Exercise goal: Transcribe word for word the lines spanning the line with "building: [92,342,118,370] ->" through the end of the records.

(Dataset items)
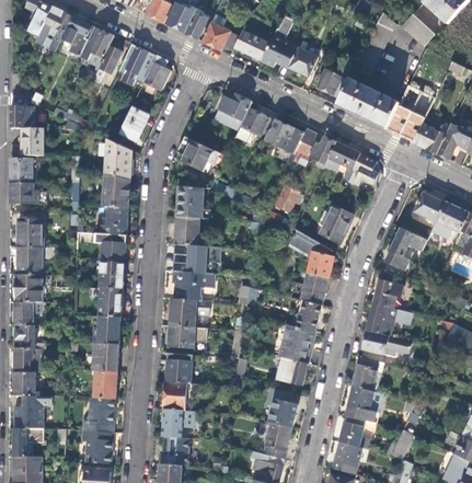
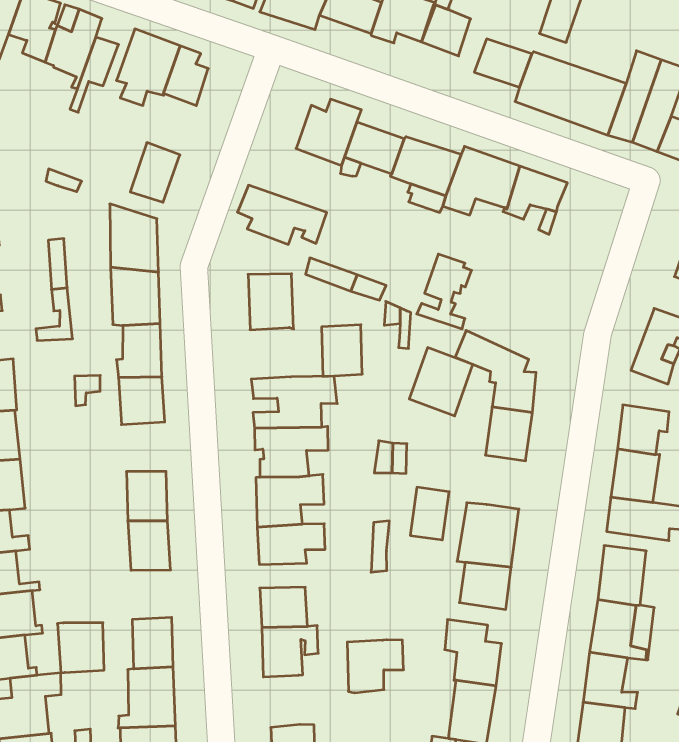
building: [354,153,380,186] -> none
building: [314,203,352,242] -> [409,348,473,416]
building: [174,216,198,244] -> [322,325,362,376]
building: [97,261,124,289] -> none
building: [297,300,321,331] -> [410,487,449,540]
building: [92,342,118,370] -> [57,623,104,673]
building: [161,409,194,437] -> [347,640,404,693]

Your response:
building: [92,342,118,370] -> [57,623,104,673]
building: [161,409,194,437] -> [347,640,404,693]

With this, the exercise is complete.